Stored data entries:
===============
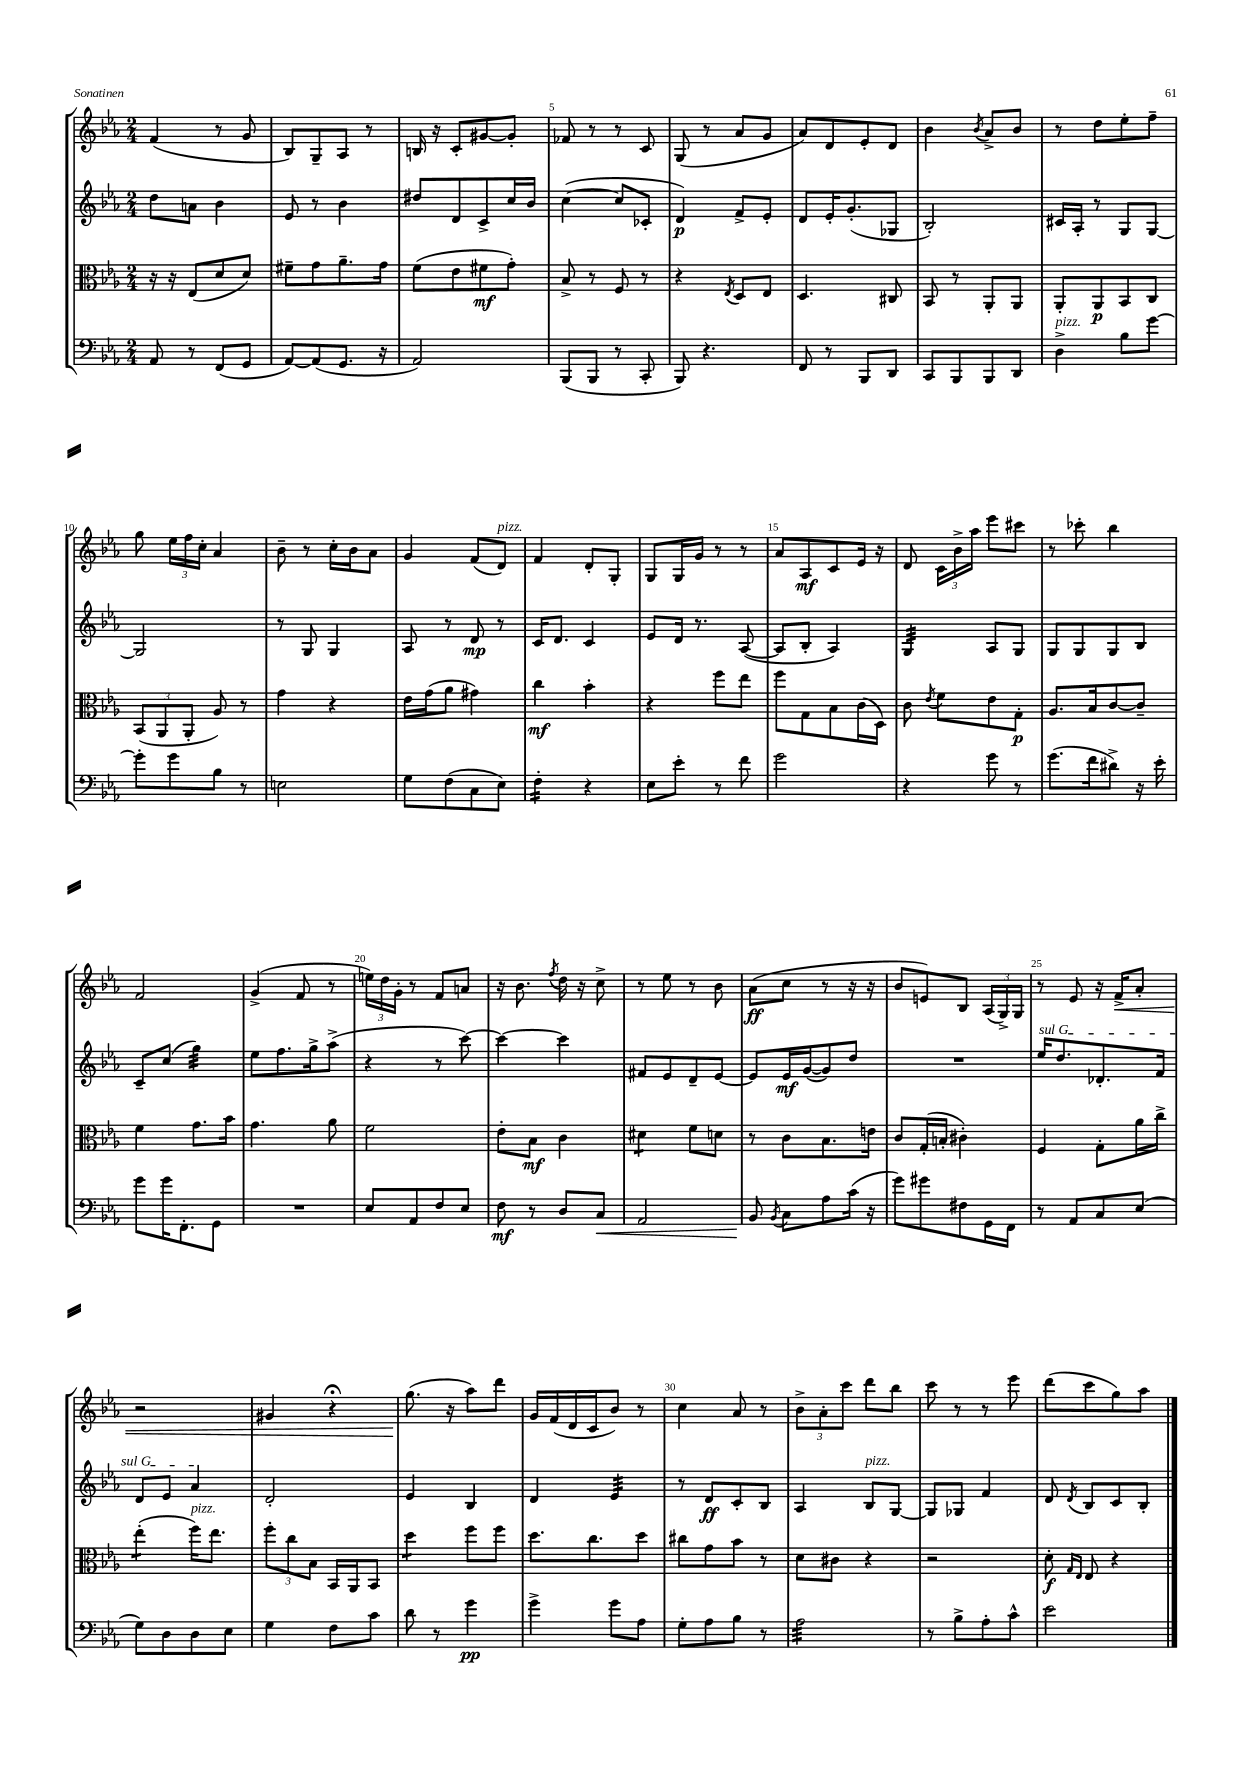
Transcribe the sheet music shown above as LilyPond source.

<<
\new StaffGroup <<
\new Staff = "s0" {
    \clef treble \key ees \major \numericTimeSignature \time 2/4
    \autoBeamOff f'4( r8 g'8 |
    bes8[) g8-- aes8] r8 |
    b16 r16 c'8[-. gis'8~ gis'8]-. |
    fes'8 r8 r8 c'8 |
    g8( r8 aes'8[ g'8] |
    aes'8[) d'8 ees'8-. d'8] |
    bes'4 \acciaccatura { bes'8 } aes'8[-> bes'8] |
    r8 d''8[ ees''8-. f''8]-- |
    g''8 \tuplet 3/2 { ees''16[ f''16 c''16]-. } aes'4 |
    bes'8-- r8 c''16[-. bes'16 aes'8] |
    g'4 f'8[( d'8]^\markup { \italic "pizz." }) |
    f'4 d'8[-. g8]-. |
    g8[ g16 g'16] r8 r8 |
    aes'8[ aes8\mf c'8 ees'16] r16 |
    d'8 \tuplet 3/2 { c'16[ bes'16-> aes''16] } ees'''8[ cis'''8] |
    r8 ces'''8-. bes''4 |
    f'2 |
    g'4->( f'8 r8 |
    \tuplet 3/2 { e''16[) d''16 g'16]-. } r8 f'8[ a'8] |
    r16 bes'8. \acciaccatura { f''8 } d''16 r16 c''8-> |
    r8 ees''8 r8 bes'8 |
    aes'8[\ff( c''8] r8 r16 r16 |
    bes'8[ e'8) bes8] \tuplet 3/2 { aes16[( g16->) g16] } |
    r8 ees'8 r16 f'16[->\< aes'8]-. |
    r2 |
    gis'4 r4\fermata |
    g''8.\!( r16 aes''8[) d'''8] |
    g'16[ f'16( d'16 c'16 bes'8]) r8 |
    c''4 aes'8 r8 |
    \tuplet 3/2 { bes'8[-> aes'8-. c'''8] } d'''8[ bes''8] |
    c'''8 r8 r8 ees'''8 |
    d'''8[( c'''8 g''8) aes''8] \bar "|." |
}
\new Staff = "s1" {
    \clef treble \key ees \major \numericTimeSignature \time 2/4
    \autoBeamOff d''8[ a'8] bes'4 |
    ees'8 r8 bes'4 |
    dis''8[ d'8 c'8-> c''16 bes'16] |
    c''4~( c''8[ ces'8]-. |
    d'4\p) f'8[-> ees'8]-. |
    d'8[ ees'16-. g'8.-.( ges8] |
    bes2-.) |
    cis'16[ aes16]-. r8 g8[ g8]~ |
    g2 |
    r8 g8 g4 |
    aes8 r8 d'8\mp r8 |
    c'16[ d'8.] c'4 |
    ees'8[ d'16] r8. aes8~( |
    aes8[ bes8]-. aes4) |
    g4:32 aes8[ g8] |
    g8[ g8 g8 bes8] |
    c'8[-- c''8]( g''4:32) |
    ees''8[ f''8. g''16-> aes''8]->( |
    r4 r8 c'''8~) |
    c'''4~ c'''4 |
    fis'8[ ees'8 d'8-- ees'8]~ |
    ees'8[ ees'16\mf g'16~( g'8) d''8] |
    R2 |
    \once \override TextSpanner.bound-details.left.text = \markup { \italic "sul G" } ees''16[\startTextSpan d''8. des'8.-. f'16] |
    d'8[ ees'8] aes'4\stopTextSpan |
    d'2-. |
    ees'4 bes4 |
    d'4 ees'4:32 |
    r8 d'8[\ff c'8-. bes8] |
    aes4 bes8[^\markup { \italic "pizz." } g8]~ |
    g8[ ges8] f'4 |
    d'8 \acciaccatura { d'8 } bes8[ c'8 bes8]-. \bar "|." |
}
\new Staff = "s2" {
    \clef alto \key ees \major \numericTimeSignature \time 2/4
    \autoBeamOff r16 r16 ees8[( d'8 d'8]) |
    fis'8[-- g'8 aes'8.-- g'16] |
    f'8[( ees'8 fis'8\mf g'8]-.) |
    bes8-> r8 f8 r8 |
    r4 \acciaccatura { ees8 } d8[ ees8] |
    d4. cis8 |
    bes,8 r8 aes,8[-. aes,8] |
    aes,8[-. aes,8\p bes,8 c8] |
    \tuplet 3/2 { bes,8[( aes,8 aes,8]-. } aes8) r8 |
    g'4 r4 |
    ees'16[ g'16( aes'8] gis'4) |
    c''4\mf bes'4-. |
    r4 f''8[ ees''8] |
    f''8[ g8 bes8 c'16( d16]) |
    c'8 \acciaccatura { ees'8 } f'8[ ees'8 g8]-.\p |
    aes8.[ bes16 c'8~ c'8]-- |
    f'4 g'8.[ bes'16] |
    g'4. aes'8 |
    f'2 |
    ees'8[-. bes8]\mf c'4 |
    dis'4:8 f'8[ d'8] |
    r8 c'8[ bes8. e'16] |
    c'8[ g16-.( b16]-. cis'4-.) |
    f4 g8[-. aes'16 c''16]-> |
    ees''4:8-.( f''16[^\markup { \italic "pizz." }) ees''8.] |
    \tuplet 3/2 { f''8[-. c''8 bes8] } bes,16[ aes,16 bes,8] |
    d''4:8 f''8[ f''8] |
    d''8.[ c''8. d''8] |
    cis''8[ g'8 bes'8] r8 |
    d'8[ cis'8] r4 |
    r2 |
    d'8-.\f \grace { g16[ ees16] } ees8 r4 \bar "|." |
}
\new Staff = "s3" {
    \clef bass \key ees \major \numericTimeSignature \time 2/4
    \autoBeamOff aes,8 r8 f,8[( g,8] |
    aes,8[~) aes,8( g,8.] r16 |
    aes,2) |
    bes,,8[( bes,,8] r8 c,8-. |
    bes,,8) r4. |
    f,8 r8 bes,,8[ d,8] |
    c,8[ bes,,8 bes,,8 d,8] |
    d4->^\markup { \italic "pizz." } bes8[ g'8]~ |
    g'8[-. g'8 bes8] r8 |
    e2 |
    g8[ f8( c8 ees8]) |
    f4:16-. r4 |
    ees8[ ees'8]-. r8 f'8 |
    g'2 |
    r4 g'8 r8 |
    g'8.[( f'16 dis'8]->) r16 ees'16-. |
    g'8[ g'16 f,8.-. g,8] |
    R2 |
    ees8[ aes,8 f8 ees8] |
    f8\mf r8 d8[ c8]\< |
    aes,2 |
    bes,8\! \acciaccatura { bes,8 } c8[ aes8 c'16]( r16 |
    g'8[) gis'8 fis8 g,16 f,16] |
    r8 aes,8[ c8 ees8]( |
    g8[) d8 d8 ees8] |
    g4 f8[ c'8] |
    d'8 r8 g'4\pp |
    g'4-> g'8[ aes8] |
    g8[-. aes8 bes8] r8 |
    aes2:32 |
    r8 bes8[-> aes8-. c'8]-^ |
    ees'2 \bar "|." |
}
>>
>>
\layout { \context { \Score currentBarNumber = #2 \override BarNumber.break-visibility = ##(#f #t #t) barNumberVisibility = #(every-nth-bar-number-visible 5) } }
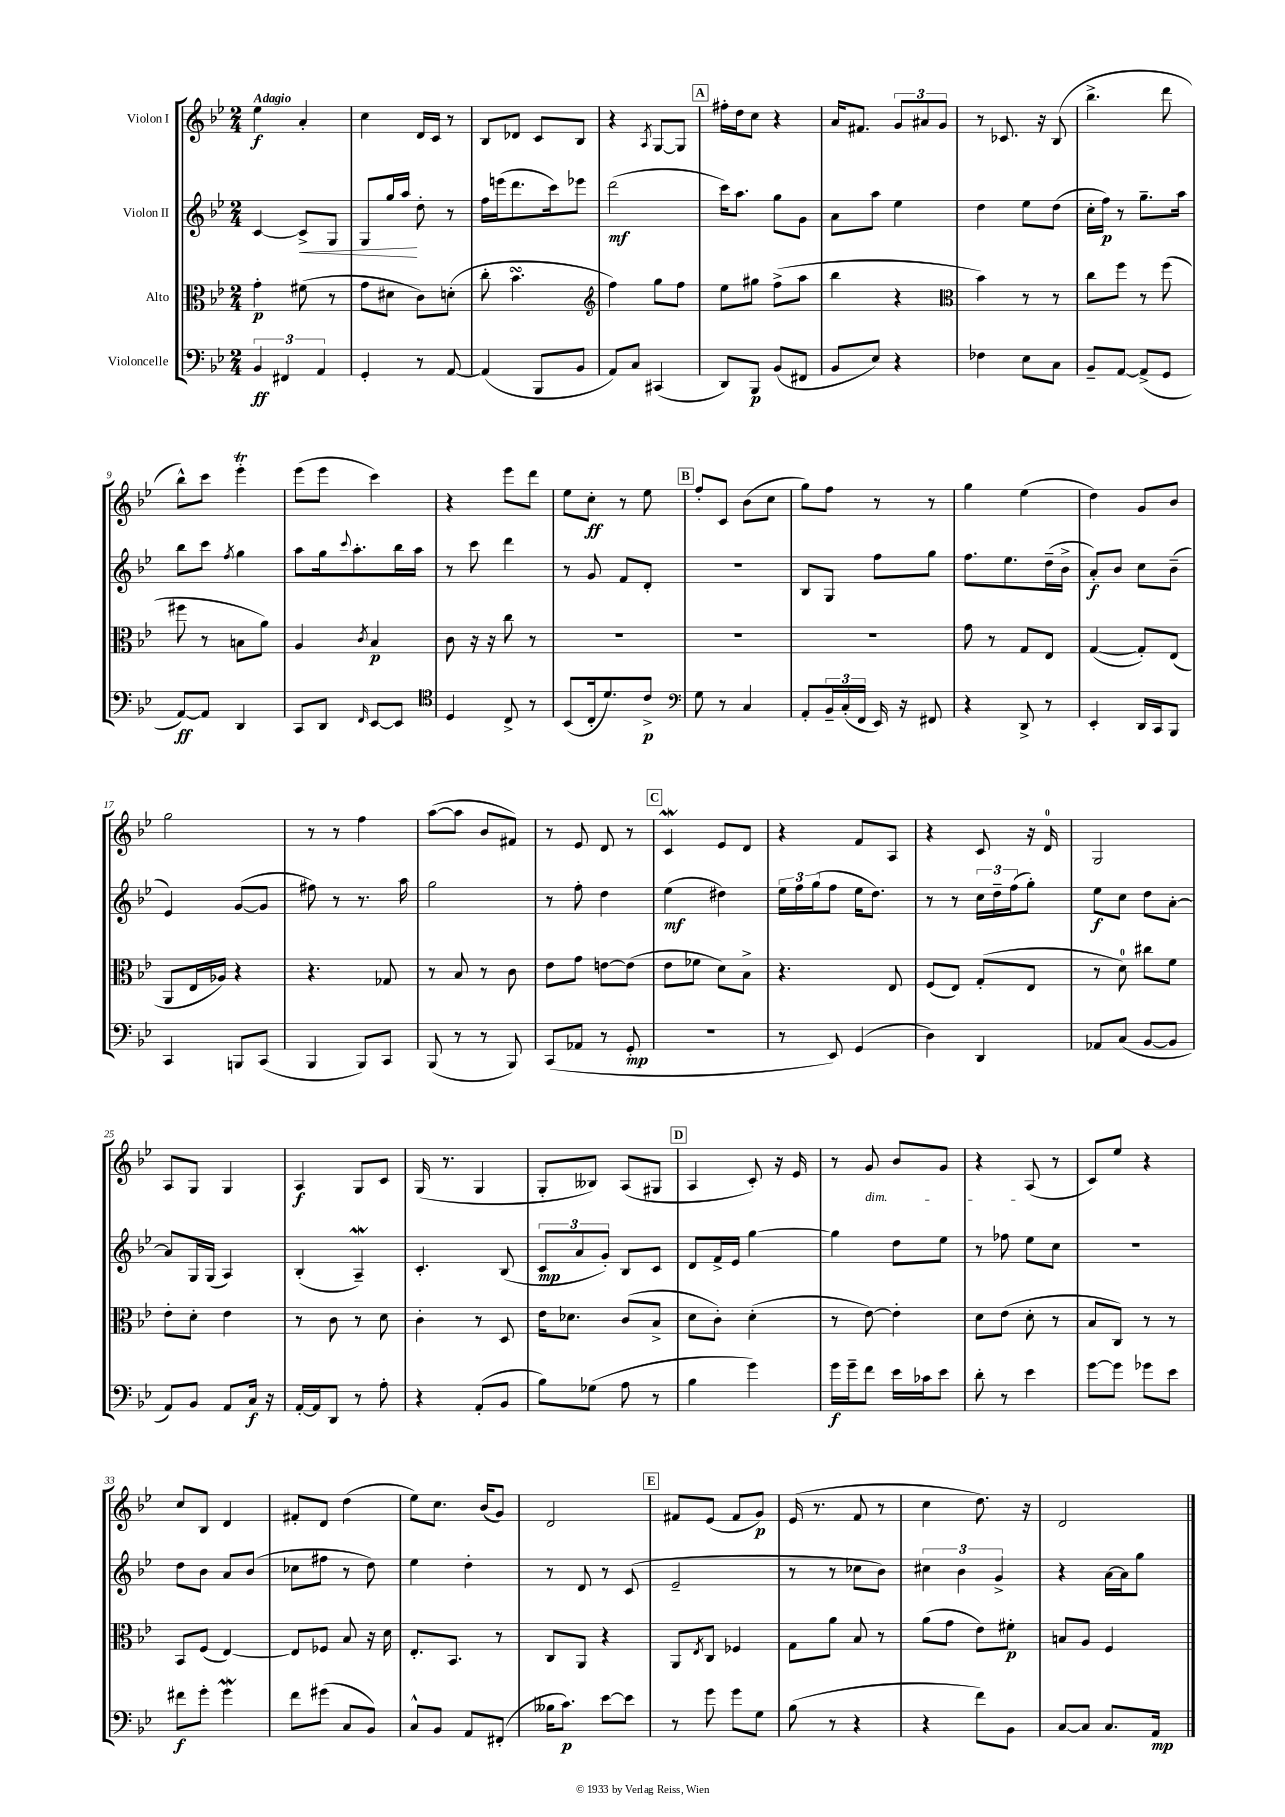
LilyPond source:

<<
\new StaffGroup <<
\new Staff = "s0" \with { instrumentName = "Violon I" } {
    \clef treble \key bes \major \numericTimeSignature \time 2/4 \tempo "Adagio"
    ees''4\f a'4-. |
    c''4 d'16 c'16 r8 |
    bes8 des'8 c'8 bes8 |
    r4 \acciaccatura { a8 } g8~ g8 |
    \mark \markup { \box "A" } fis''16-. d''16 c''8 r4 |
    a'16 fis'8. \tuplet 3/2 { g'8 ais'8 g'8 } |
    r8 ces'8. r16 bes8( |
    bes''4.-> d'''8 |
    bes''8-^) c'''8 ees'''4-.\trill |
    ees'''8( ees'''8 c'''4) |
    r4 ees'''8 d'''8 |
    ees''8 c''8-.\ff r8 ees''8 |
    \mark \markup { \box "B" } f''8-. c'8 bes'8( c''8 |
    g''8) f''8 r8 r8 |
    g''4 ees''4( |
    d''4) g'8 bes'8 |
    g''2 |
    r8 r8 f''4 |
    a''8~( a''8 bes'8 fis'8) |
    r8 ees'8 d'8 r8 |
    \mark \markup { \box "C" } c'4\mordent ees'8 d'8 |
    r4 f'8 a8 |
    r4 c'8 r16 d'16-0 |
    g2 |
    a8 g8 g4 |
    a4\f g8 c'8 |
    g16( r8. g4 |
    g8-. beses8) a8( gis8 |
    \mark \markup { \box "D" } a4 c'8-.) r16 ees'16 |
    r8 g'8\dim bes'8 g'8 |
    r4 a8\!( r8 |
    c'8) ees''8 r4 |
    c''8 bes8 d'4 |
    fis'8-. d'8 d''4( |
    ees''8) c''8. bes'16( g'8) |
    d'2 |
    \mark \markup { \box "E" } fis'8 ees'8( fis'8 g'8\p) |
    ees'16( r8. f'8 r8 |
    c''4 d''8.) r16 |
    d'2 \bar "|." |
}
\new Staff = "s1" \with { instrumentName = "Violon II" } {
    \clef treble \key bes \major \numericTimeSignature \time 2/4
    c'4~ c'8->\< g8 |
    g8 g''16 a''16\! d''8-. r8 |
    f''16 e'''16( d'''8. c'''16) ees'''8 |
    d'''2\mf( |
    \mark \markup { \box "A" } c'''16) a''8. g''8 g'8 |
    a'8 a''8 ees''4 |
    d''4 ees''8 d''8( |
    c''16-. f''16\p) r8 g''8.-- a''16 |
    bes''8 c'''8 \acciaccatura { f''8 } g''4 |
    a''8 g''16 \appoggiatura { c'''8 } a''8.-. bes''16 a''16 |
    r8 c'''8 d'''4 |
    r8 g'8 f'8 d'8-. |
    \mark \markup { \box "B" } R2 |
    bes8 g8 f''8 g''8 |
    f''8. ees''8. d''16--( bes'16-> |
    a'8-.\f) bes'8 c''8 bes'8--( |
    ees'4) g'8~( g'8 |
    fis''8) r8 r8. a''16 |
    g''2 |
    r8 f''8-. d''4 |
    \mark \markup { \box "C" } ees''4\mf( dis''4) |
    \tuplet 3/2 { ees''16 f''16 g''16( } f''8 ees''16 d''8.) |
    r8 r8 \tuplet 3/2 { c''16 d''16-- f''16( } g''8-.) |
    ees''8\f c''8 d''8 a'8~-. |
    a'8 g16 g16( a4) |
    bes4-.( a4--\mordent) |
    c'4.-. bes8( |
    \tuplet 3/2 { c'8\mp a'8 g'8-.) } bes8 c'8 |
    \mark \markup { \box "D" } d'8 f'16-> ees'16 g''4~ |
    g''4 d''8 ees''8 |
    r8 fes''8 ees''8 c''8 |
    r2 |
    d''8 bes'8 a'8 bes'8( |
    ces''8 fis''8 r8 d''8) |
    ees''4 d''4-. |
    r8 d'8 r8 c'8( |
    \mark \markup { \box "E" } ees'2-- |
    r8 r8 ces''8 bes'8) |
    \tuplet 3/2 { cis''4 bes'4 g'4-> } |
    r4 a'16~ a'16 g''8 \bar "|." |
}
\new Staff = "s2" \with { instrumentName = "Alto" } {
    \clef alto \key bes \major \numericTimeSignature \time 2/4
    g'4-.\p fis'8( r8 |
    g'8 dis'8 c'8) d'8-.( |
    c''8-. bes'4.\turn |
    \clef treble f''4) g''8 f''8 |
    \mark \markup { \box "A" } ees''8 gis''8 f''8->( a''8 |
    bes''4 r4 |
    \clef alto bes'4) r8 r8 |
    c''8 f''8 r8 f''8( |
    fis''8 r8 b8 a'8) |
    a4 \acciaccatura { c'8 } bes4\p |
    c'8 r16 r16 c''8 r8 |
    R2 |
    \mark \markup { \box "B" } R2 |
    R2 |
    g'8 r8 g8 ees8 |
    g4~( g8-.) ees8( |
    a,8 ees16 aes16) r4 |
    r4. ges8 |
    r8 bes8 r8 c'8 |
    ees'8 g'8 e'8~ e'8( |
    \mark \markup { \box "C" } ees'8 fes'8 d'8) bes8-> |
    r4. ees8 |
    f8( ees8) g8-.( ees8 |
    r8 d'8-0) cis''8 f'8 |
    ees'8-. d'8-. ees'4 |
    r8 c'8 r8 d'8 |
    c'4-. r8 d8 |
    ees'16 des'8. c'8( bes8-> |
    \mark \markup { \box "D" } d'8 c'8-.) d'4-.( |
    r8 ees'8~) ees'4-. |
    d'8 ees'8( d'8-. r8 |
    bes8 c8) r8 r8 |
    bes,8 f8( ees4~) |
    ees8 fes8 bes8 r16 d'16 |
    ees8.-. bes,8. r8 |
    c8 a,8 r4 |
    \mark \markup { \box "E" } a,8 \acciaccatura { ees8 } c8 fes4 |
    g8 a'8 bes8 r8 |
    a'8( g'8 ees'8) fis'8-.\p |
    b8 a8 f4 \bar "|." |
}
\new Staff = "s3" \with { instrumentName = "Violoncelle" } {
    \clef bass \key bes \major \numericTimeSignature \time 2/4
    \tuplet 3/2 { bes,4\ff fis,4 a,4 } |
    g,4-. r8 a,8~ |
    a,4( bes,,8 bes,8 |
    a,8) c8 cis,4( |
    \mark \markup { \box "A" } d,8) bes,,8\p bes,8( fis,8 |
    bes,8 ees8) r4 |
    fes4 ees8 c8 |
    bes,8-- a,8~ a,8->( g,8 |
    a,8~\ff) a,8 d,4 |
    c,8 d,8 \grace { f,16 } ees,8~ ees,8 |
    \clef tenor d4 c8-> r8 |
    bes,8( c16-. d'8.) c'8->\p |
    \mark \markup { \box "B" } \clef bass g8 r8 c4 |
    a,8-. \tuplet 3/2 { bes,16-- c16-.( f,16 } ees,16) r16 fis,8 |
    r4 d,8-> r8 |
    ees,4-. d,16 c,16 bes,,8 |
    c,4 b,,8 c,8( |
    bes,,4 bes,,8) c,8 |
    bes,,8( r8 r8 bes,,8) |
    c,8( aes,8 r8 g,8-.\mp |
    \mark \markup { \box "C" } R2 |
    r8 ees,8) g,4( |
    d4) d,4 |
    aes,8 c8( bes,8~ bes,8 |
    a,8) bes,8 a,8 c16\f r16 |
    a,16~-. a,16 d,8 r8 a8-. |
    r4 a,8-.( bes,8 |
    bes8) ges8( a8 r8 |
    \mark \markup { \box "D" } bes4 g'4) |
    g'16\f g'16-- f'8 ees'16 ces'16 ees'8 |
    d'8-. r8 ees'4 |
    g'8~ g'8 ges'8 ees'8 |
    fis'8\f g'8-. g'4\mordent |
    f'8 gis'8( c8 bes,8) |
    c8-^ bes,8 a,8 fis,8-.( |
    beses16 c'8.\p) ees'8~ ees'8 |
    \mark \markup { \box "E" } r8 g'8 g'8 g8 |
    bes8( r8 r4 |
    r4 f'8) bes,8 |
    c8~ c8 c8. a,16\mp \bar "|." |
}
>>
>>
===============
- **TASK TO CARRY OUT**
Report each line of the rows above that contains the string "clef".

- **SOLUTION TO THIS PROBLEM**
    \clef treble \key ees \major \numericTimeSignature \time 2/4
    \clef treble \key ees \major \numericTimeSignature \time 2/4
    \clef alto \key ees \major \numericTimeSignature \time 2/4
    \clef bass \key ees \major \numericTimeSignature \time 2/4
    \clef treble \key bes \major \numericTimeSignature \time 2/4 \tempo "Adagio"
    \clef treble \key bes \major \numericTimeSignature \time 2/4
    \clef alto \key bes \major \numericTimeSignature \time 2/4
    \clef treble f''4) g''8 f''8 |
    \clef alto bes'4) r8 r8 |
    \clef bass \key bes \major \numericTimeSignature \time 2/4
    \clef tenor d4 c8-> r8 |
    \mark \markup { \box "B" } \clef bass g8 r8 c4 |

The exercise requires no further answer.